**INSTRUCTIONS FOR THE TASK:** Please return the whole listing exactly.

[INPUT RECORDS Boundary: Start]

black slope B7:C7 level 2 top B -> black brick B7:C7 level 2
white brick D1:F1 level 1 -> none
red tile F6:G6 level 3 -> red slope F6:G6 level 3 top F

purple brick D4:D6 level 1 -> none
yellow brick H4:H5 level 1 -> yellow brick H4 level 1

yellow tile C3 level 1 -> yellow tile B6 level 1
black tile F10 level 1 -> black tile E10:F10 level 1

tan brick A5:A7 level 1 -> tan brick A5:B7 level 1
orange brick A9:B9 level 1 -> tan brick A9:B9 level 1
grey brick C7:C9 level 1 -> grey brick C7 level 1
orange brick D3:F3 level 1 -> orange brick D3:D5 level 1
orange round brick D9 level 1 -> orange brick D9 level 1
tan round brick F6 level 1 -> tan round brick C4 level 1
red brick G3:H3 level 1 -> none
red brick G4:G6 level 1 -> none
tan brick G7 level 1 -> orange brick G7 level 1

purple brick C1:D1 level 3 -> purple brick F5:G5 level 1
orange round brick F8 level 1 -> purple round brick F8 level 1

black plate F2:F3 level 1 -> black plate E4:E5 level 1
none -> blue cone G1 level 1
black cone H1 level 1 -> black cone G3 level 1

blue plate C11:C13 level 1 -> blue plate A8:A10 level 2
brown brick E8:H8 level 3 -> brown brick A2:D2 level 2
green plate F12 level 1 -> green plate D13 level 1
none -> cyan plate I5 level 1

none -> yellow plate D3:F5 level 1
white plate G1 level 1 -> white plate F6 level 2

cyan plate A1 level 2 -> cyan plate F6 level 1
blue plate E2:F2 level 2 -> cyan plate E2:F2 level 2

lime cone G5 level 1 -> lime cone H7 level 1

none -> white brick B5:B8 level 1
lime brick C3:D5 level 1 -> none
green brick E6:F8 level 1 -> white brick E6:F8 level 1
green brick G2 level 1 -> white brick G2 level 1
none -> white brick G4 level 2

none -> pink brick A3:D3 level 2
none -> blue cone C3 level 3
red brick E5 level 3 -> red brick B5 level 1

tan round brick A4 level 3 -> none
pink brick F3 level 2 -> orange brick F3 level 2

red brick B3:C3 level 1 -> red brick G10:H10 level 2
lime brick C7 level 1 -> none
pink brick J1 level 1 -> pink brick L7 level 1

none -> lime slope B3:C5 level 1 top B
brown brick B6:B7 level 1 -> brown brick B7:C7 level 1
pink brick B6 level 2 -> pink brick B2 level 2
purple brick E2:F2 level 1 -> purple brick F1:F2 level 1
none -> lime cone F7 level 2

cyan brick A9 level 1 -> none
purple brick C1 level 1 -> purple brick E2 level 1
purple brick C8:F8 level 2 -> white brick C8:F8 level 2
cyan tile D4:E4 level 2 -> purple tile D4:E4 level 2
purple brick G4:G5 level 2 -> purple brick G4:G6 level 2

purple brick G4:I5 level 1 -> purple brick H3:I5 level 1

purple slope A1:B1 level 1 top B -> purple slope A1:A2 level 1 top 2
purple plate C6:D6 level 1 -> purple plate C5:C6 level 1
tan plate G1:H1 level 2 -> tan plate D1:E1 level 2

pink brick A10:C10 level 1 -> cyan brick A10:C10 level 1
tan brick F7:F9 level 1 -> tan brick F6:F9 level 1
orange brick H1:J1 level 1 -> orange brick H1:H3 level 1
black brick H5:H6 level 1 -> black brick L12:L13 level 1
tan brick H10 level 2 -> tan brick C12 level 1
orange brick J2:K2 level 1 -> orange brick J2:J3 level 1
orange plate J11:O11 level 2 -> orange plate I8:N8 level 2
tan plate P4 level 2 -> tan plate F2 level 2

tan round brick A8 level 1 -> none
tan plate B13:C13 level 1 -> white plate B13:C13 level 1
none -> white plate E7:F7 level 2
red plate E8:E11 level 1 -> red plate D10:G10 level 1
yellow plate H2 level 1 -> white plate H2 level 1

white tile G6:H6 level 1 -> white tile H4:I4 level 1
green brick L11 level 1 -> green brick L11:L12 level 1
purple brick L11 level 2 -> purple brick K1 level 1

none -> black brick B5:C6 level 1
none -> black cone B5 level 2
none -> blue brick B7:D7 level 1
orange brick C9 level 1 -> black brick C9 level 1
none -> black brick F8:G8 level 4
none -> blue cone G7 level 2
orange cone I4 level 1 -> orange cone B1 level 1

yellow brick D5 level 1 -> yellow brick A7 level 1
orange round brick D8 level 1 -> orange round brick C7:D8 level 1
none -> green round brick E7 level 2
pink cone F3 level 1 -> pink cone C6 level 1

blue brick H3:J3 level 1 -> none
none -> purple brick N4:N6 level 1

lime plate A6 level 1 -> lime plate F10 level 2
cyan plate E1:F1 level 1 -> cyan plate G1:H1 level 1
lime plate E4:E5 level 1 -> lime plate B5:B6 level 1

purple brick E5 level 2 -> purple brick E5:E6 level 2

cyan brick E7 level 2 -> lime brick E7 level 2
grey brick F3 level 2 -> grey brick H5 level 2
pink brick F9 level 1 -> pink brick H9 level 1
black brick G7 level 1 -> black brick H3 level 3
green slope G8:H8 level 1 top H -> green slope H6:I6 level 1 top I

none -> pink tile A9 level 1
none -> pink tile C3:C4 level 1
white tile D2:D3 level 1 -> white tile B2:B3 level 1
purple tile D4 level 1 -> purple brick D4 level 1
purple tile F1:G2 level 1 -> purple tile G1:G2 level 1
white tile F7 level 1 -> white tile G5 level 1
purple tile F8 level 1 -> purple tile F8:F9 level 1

[INPUT RECORDS Boundary: End]

**REPLY:**
black slope B7:C7 level 2 top B -> black brick B7:C7 level 2
white brick D1:F1 level 1 -> none
red tile F6:G6 level 3 -> red slope F6:G6 level 3 top F

purple brick D4:D6 level 1 -> none
yellow brick H4:H5 level 1 -> yellow brick H4 level 1

yellow tile C3 level 1 -> yellow tile B6 level 1
black tile F10 level 1 -> black tile E10:F10 level 1

tan brick A5:A7 level 1 -> tan brick A5:B7 level 1
orange brick A9:B9 level 1 -> tan brick A9:B9 level 1
grey brick C7:C9 level 1 -> grey brick C7 level 1
orange brick D3:F3 level 1 -> orange brick D3:D5 level 1
orange round brick D9 level 1 -> orange brick D9 level 1
tan round brick F6 level 1 -> tan round brick C4 level 1
red brick G3:H3 level 1 -> none
red brick G4:G6 level 1 -> none
tan brick G7 level 1 -> orange brick G7 level 1

purple brick C1:D1 level 3 -> purple brick F5:G5 level 1
orange round brick F8 level 1 -> purple round brick F8 level 1

black plate F2:F3 level 1 -> black plate E4:E5 level 1
none -> blue cone G1 level 1
black cone H1 level 1 -> black cone G3 level 1

blue plate C11:C13 level 1 -> blue plate A8:A10 level 2
brown brick E8:H8 level 3 -> brown brick A2:D2 level 2
green plate F12 level 1 -> green plate D13 level 1
none -> cyan plate I5 level 1

none -> yellow plate D3:F5 level 1
white plate G1 level 1 -> white plate F6 level 2

cyan plate A1 level 2 -> cyan plate F6 level 1
blue plate E2:F2 level 2 -> cyan plate E2:F2 level 2

lime cone G5 level 1 -> lime cone H7 level 1

none -> white brick B5:B8 level 1
lime brick C3:D5 level 1 -> none
green brick E6:F8 level 1 -> white brick E6:F8 level 1
green brick G2 level 1 -> white brick G2 level 1
none -> white brick G4 level 2

none -> pink brick A3:D3 level 2
none -> blue cone C3 level 3
red brick E5 level 3 -> red brick B5 level 1

tan round brick A4 level 3 -> none
pink brick F3 level 2 -> orange brick F3 level 2

red brick B3:C3 level 1 -> red brick G10:H10 level 2
lime brick C7 level 1 -> none
pink brick J1 level 1 -> pink brick L7 level 1

none -> lime slope B3:C5 level 1 top B
brown brick B6:B7 level 1 -> brown brick B7:C7 level 1
pink brick B6 level 2 -> pink brick B2 level 2
purple brick E2:F2 level 1 -> purple brick F1:F2 level 1
none -> lime cone F7 level 2

cyan brick A9 level 1 -> none
purple brick C1 level 1 -> purple brick E2 level 1
purple brick C8:F8 level 2 -> white brick C8:F8 level 2
cyan tile D4:E4 level 2 -> purple tile D4:E4 level 2
purple brick G4:G5 level 2 -> purple brick G4:G6 level 2

purple brick G4:I5 level 1 -> purple brick H3:I5 level 1

purple slope A1:B1 level 1 top B -> purple slope A1:A2 level 1 top 2
purple plate C6:D6 level 1 -> purple plate C5:C6 level 1
tan plate G1:H1 level 2 -> tan plate D1:E1 level 2

pink brick A10:C10 level 1 -> cyan brick A10:C10 level 1
tan brick F7:F9 level 1 -> tan brick F6:F9 level 1
orange brick H1:J1 level 1 -> orange brick H1:H3 level 1
black brick H5:H6 level 1 -> black brick L12:L13 level 1
tan brick H10 level 2 -> tan brick C12 level 1
orange brick J2:K2 level 1 -> orange brick J2:J3 level 1
orange plate J11:O11 level 2 -> orange plate I8:N8 level 2
tan plate P4 level 2 -> tan plate F2 level 2

tan round brick A8 level 1 -> none
tan plate B13:C13 level 1 -> white plate B13:C13 level 1
none -> white plate E7:F7 level 2
red plate E8:E11 level 1 -> red plate D10:G10 level 1
yellow plate H2 level 1 -> white plate H2 level 1

white tile G6:H6 level 1 -> white tile H4:I4 level 1
green brick L11 level 1 -> green brick L11:L12 level 1
purple brick L11 level 2 -> purple brick K1 level 1

none -> black brick B5:C6 level 1
none -> black cone B5 level 2
none -> blue brick B7:D7 level 1
orange brick C9 level 1 -> black brick C9 level 1
none -> black brick F8:G8 level 4
none -> blue cone G7 level 2
orange cone I4 level 1 -> orange cone B1 level 1

yellow brick D5 level 1 -> yellow brick A7 level 1
orange round brick D8 level 1 -> orange round brick C7:D8 level 1
none -> green round brick E7 level 2
pink cone F3 level 1 -> pink cone C6 level 1

blue brick H3:J3 level 1 -> none
none -> purple brick N4:N6 level 1

lime plate A6 level 1 -> lime plate F10 level 2
cyan plate E1:F1 level 1 -> cyan plate G1:H1 level 1
lime plate E4:E5 level 1 -> lime plate B5:B6 level 1

purple brick E5 level 2 -> purple brick E5:E6 level 2

cyan brick E7 level 2 -> lime brick E7 level 2
grey brick F3 level 2 -> grey brick H5 level 2
pink brick F9 level 1 -> pink brick H9 level 1
black brick G7 level 1 -> black brick H3 level 3
green slope G8:H8 level 1 top H -> green slope H6:I6 level 1 top I

none -> pink tile A9 level 1
none -> pink tile C3:C4 level 1
white tile D2:D3 level 1 -> white tile B2:B3 level 1
purple tile D4 level 1 -> purple brick D4 level 1
purple tile F1:G2 level 1 -> purple tile G1:G2 level 1
white tile F7 level 1 -> white tile G5 level 1
purple tile F8 level 1 -> purple tile F8:F9 level 1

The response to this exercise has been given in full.